Before-and-after scene images
+ + + +

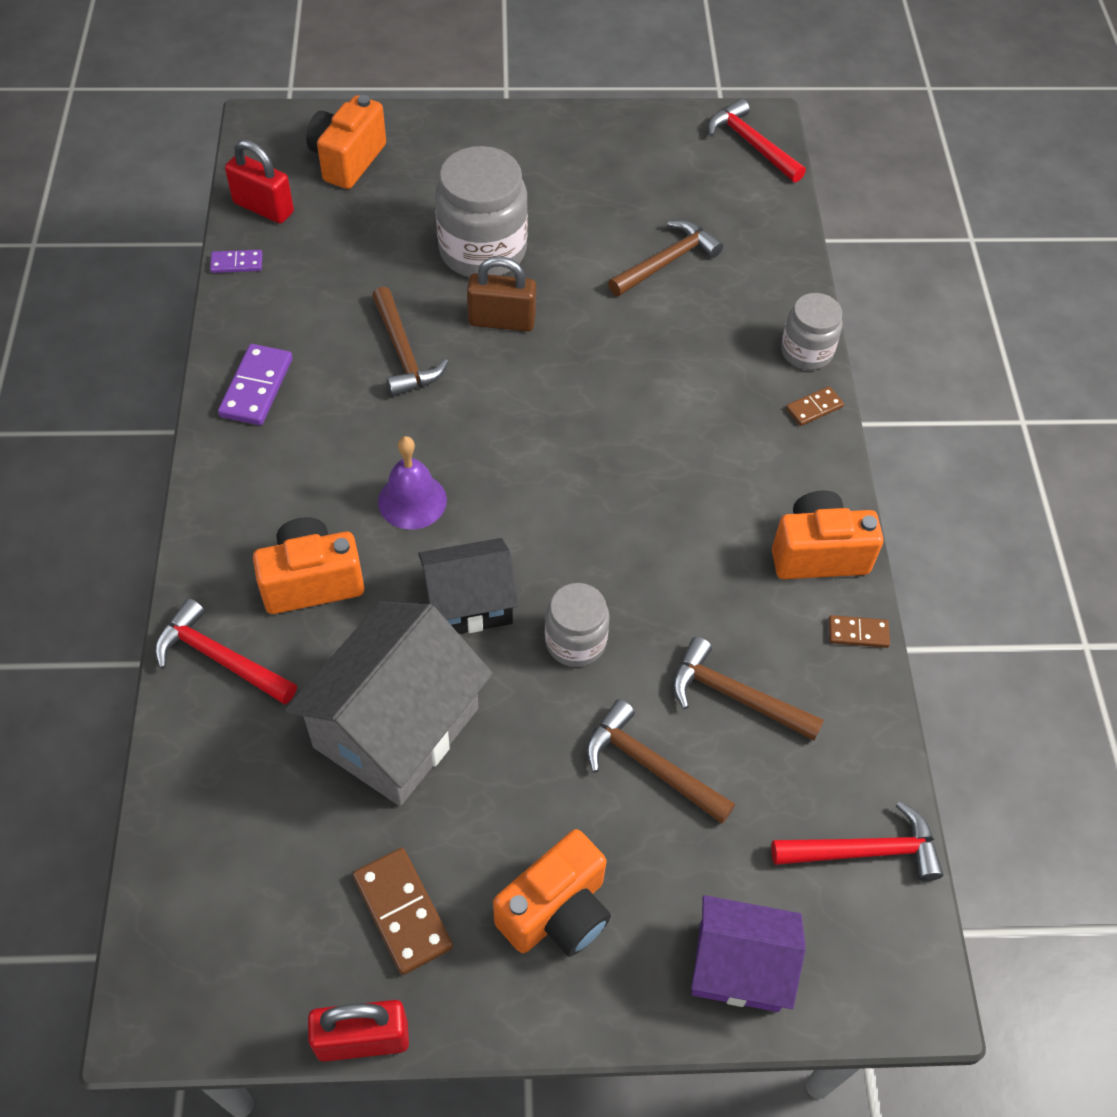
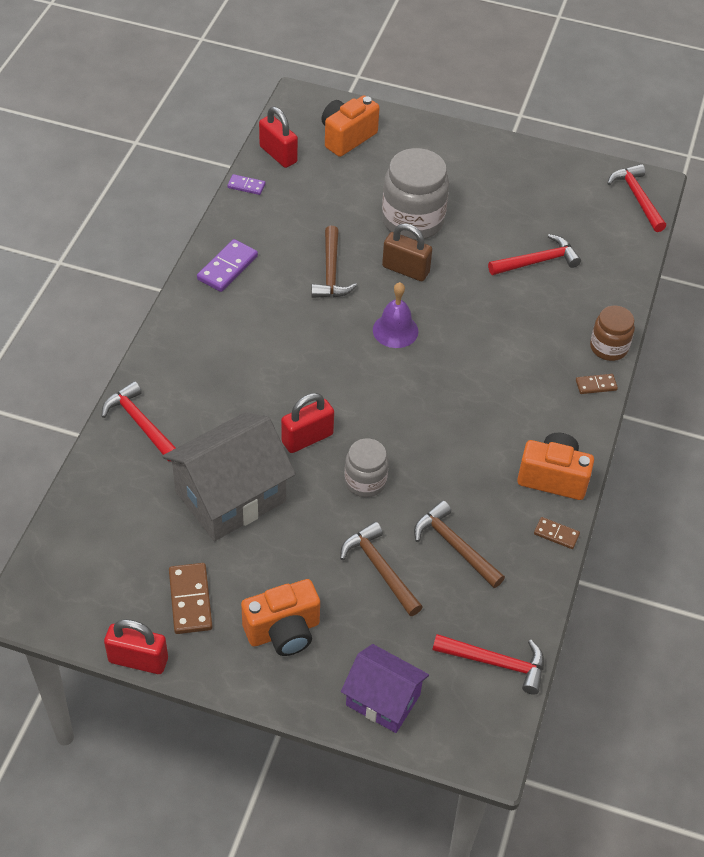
camera: 20 degrees right, 5 degrees down
orange camera [253,517,364,614] -> none
purple bell [378,436,447,530] -> purple bell moved to [373,282,418,348]
black house [418,538,519,634] -> red padlock [281,393,334,453]
brown hammer [608,220,723,296] -> red hammer [488,234,581,275]
grey jar [781,293,842,370] -> brown jar [590,306,635,361]

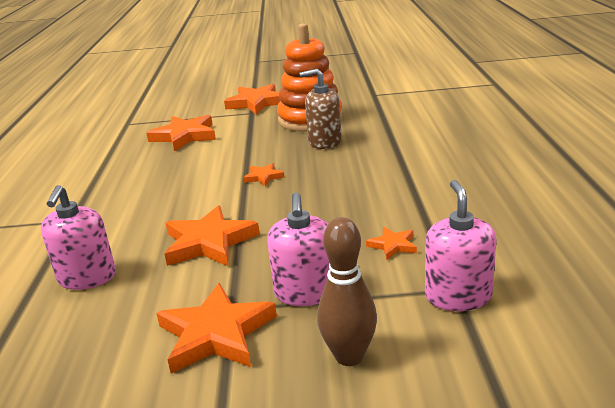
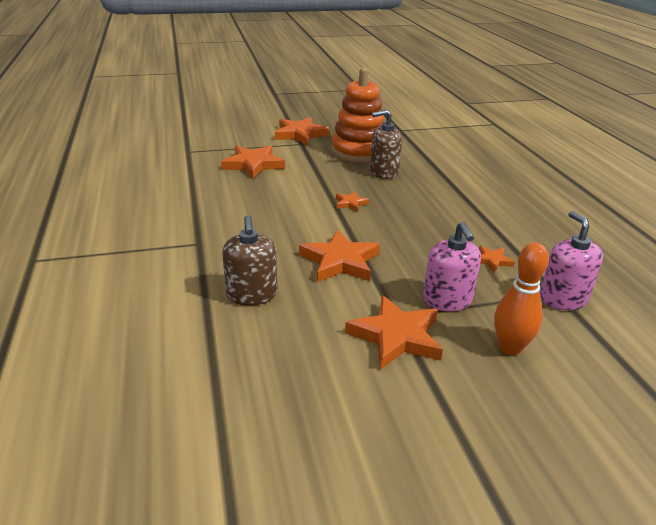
camera: 15 degrees left, 5 degrees up
pink soap dispenser [41,185,116,290] -> brown soap dispenser [222,215,277,306]
brown bowling pin [317,217,377,366] -> orange bowling pin [494,243,549,355]

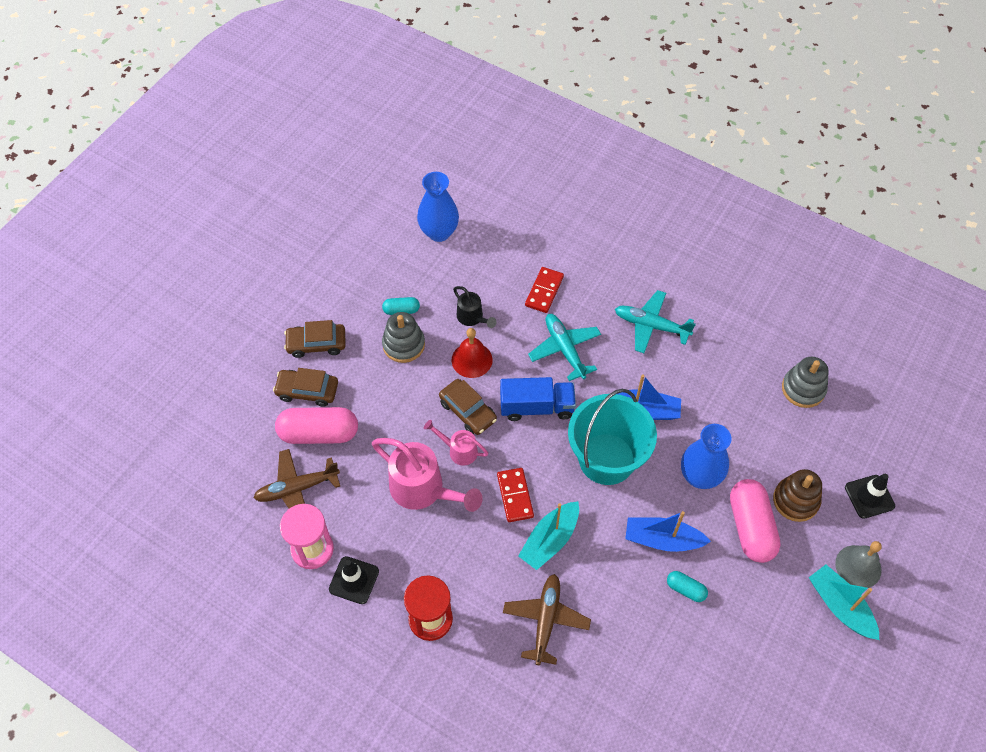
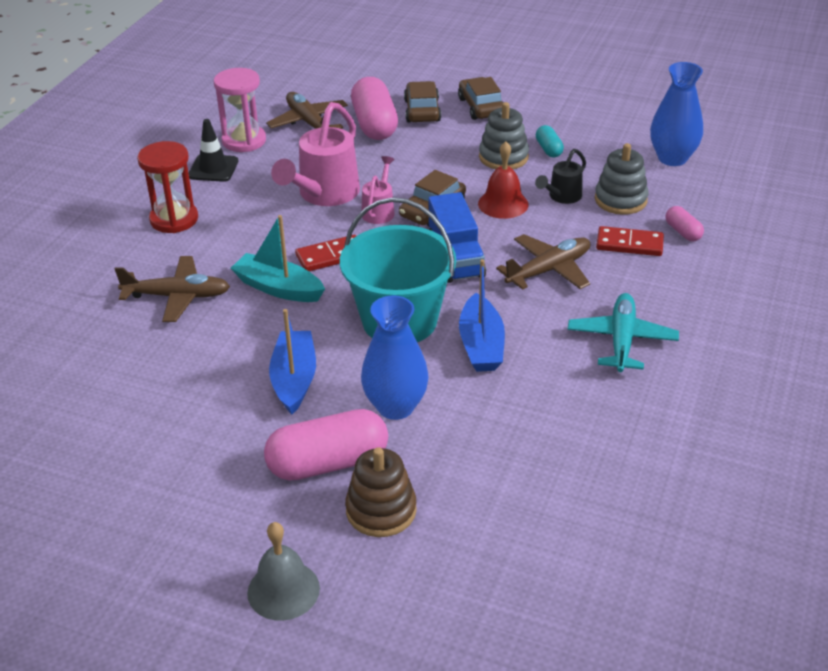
camera: 80 degrees right, 20 degrees down
turquoise plane [528,314,601,381] -> brown plane [496,234,590,290]
turquoise capsule [667,571,708,602] -> none
grey stacking toy [782,357,829,408] -> grey stacking toy moved to [595,143,649,215]
turquoise boat [809,565,879,640] -> none
black traffic cone [845,474,895,519] -> none
none -> pink capsule [665,206,704,242]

+ + + +

Exercise description
Consider the entries above and return each line with the string "pink".

Solution to this problem
pink soap dispenser [41,185,116,290] -> brown soap dispenser [222,215,277,306]
none -> pink capsule [665,206,704,242]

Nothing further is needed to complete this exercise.